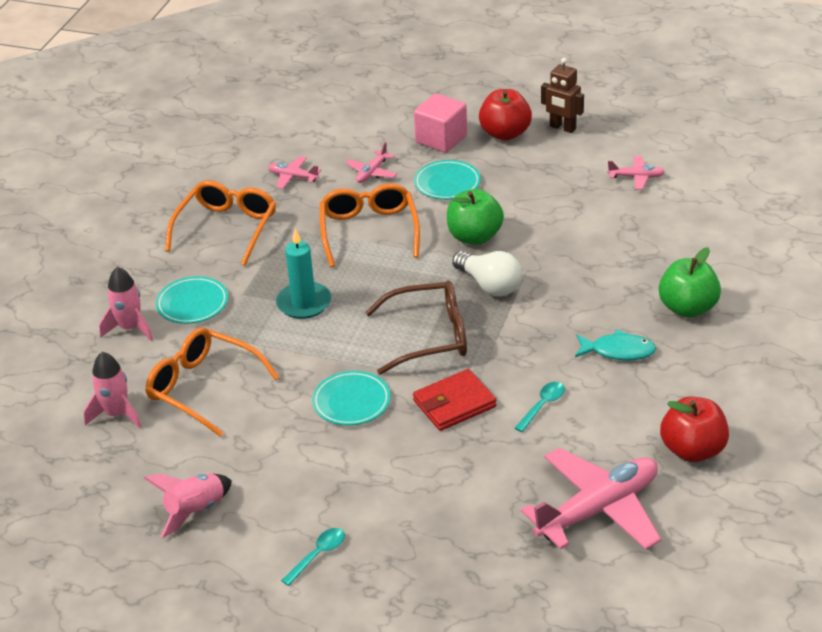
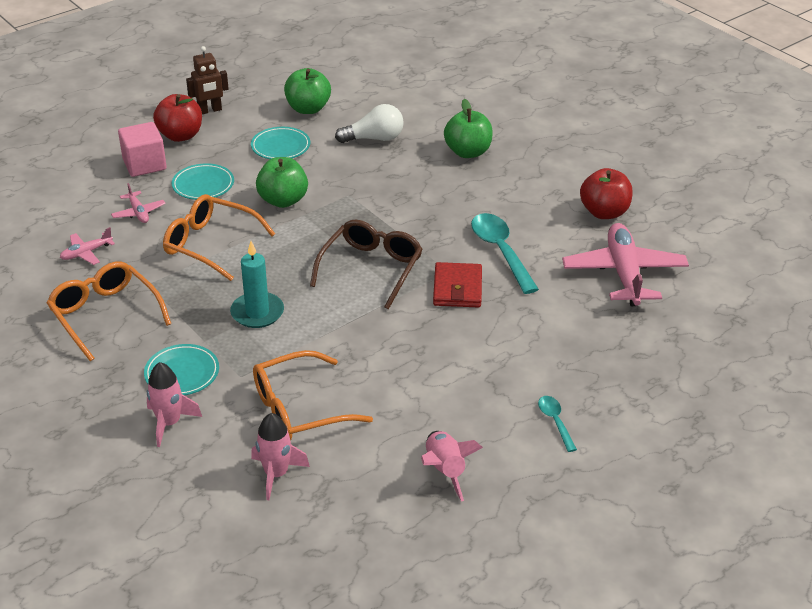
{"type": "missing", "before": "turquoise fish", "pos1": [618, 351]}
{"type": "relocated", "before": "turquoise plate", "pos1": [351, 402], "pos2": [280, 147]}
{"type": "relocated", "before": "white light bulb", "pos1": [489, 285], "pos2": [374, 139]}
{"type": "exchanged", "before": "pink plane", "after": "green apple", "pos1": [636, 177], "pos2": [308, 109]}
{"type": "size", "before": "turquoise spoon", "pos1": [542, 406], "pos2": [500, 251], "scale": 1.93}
◇ ◇ ◇ ◇
> **What this task involves**
Line count for the word "relocated": please state how many lines of the records above contain it, and nothing else.

> **Answer to this exercise**
2